Before-and-after change data:
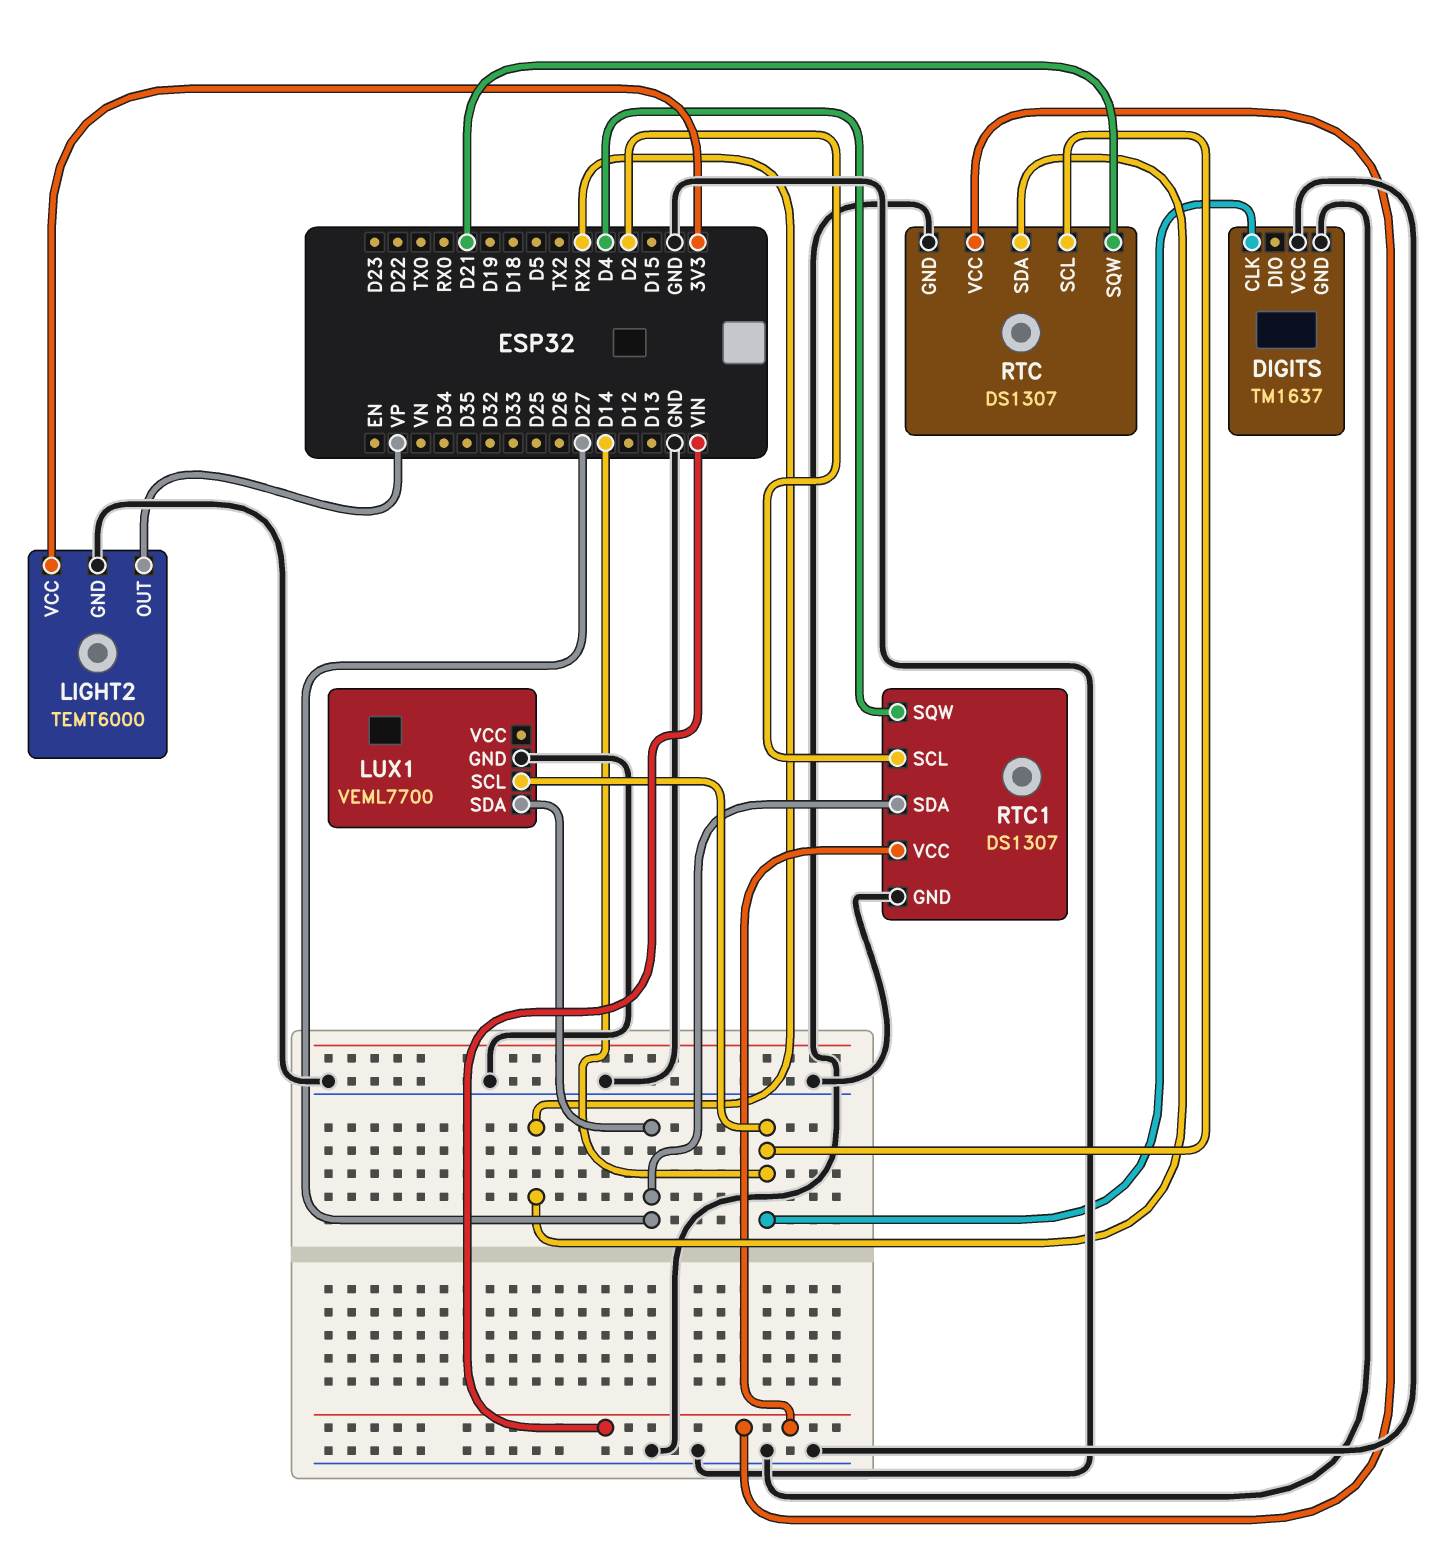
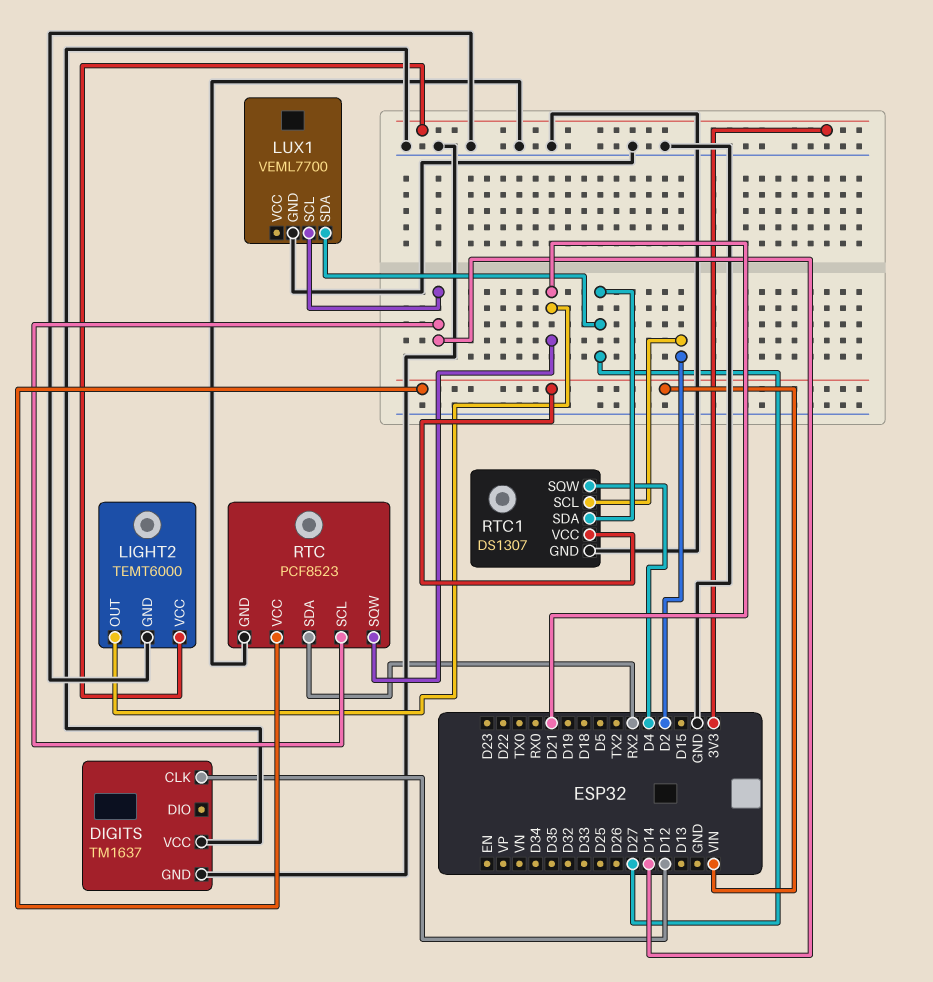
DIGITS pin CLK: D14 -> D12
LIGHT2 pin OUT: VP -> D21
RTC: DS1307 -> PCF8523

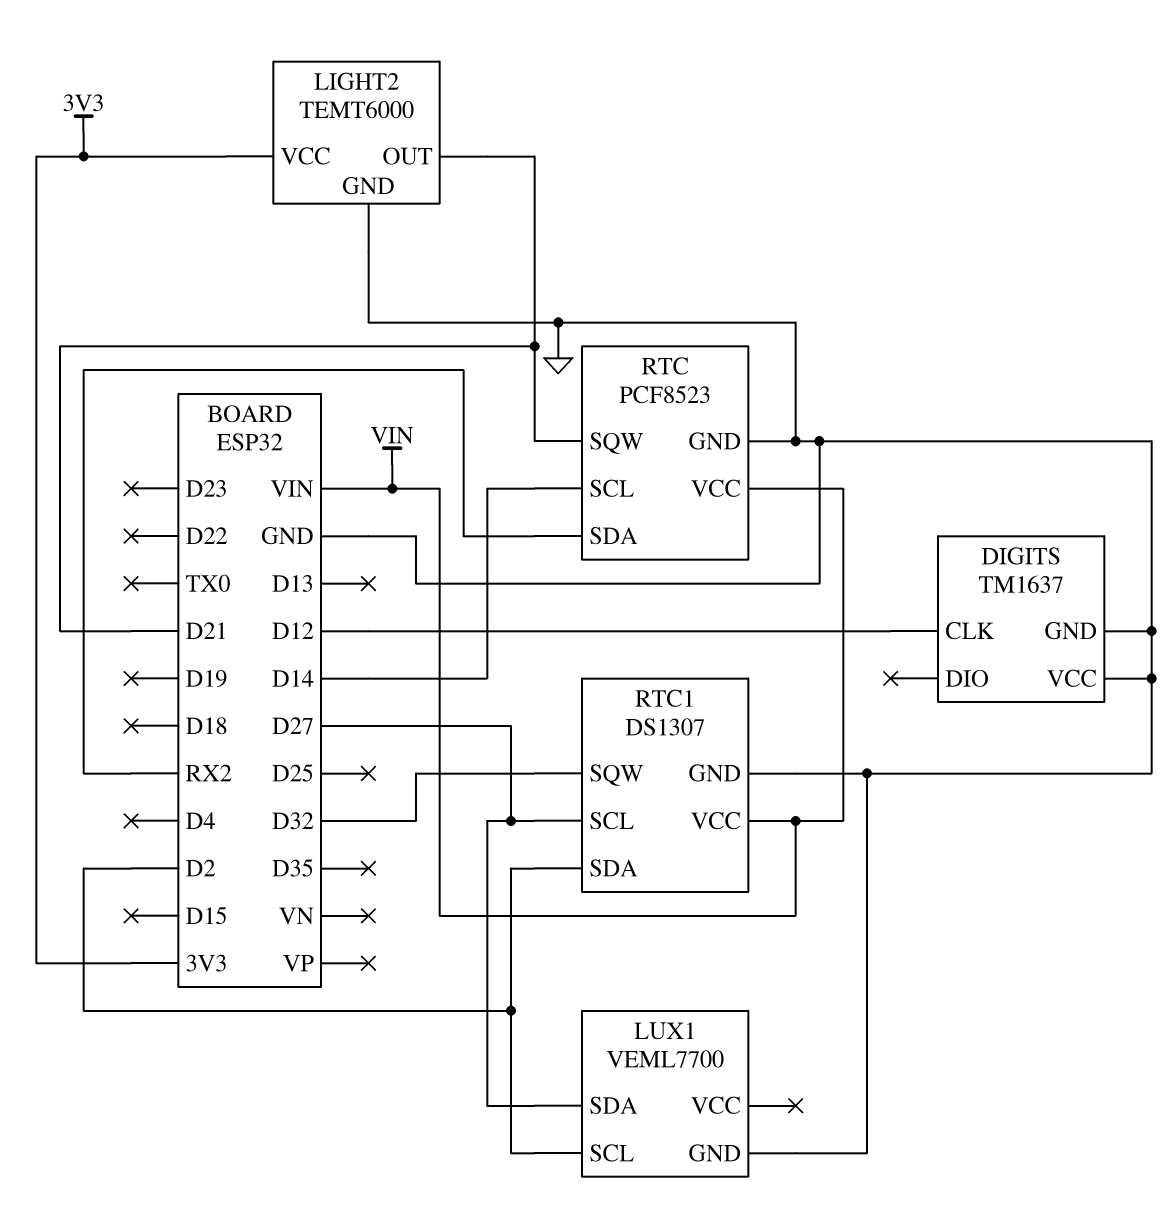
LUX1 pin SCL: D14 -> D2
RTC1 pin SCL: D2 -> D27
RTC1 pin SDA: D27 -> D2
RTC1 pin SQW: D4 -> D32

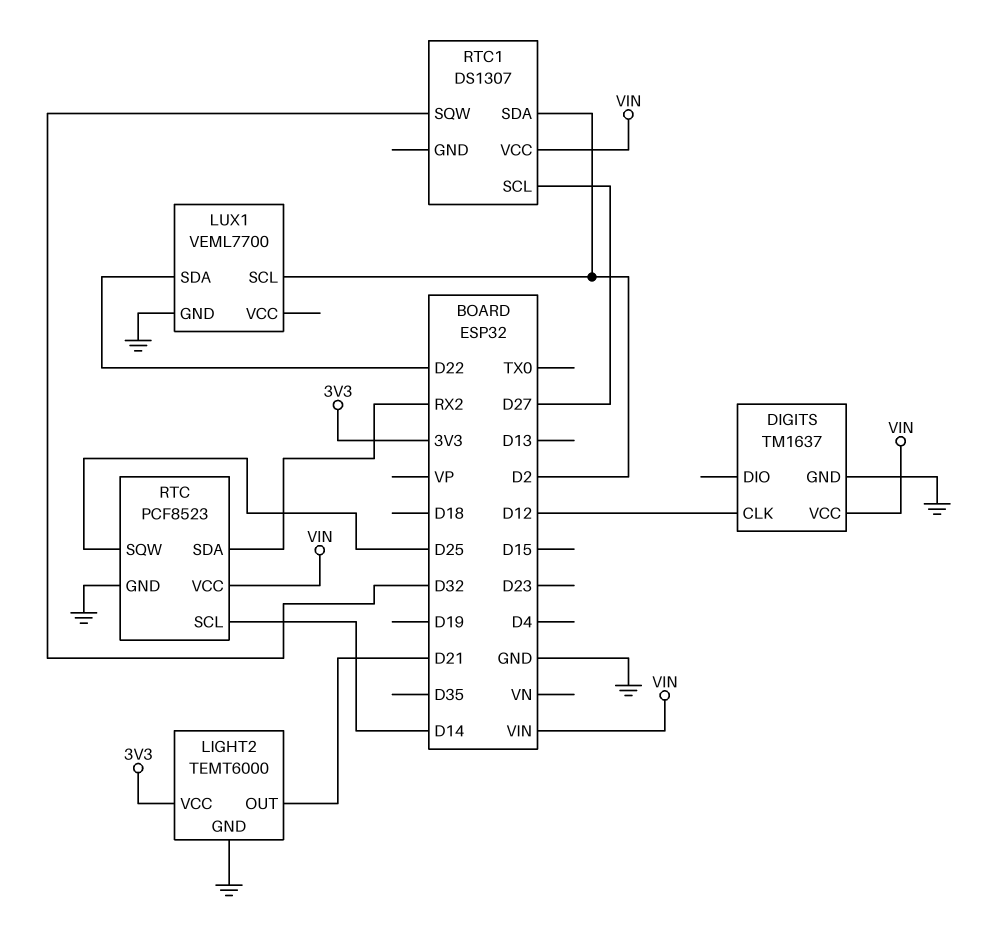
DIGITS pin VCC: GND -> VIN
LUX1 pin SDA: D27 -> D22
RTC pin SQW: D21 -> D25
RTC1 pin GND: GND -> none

■ Exercise goal: Of the lines above, copy each one that contains the word "DIGITS".

■ Response below:
DIGITS pin CLK: D14 -> D12
DIGITS pin VCC: GND -> VIN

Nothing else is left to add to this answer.